Items from a dataset:
▶

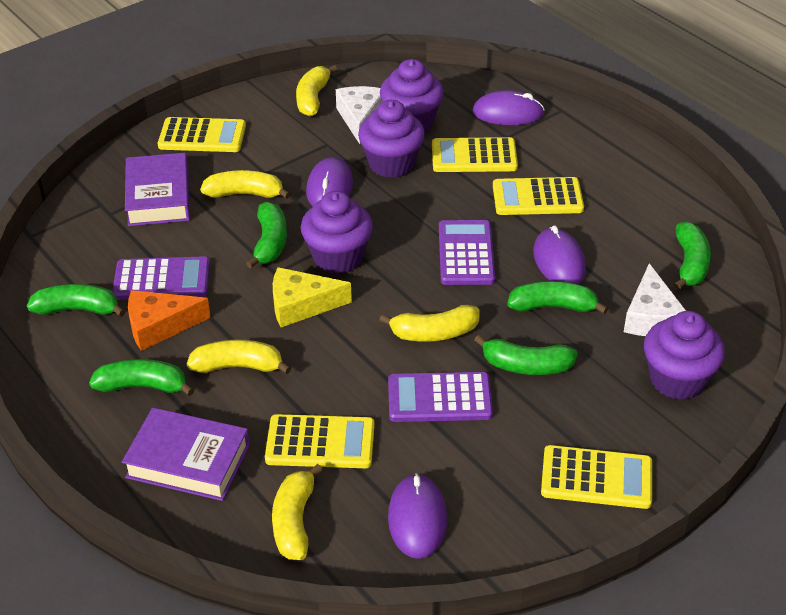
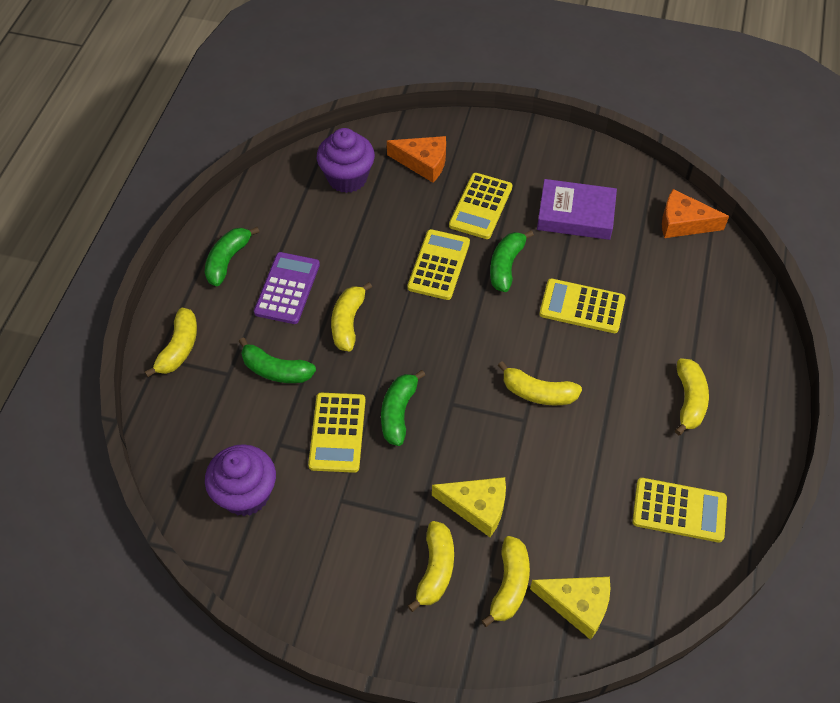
green banana: 6 -> 4
orange cheese: 1 -> 2
purple book: 2 -> 1
purple calculator: 3 -> 1
purple cupcake: 4 -> 2
purple mouse: 4 -> 0
white cheese: 2 -> 0
yellow banana: 5 -> 6
yellow cheese: 1 -> 2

◀

*EXERCISE INSTRUCTIONS*
Output every record above verbatim, excluding images.

*TASK SOLUTION*
green banana: 6 -> 4
orange cheese: 1 -> 2
purple book: 2 -> 1
purple calculator: 3 -> 1
purple cupcake: 4 -> 2
purple mouse: 4 -> 0
white cheese: 2 -> 0
yellow banana: 5 -> 6
yellow cheese: 1 -> 2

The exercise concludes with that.